• [Work to complete] Copy verbatim the block of lines in the entries below whose first line contains "camera: 20 degrees right, 15 degrees down" and whose last line contains "(494, 304) = (516, 425): none -> white camera". Leave out all other lines.

• [Entries supplied]
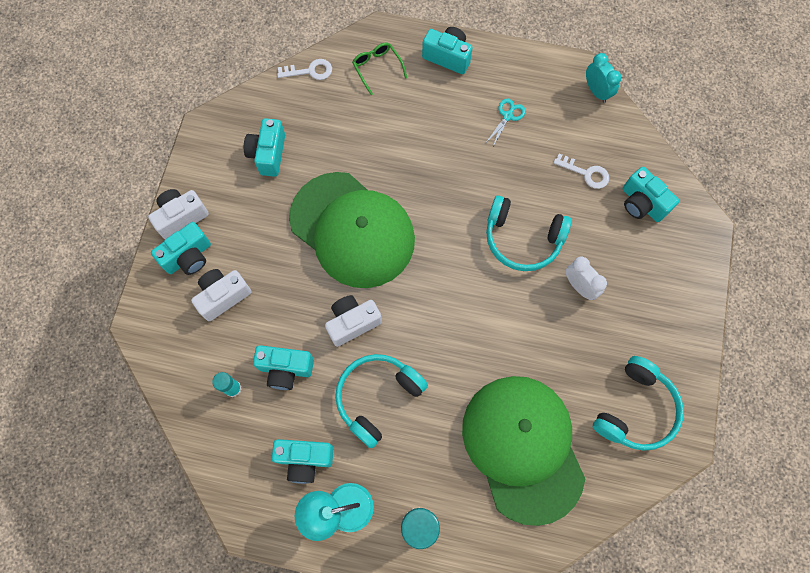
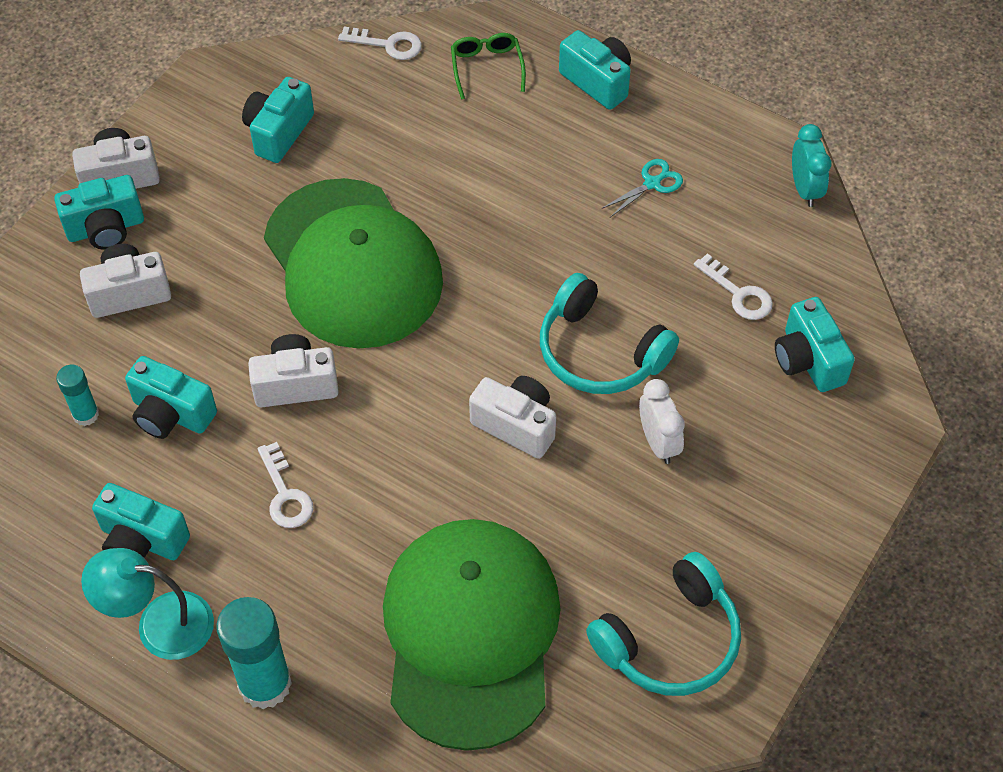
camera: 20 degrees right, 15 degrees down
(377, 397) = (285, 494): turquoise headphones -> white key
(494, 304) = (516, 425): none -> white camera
---
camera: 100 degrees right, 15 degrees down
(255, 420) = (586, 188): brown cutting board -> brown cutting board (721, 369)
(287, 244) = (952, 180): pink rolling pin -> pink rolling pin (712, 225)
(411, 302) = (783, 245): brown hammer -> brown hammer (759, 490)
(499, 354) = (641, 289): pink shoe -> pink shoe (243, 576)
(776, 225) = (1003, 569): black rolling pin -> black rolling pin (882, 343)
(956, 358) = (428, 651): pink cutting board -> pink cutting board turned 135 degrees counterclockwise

• [Your solution]
camera: 20 degrees right, 15 degrees down
(377, 397) = (285, 494): turquoise headphones -> white key
(494, 304) = (516, 425): none -> white camera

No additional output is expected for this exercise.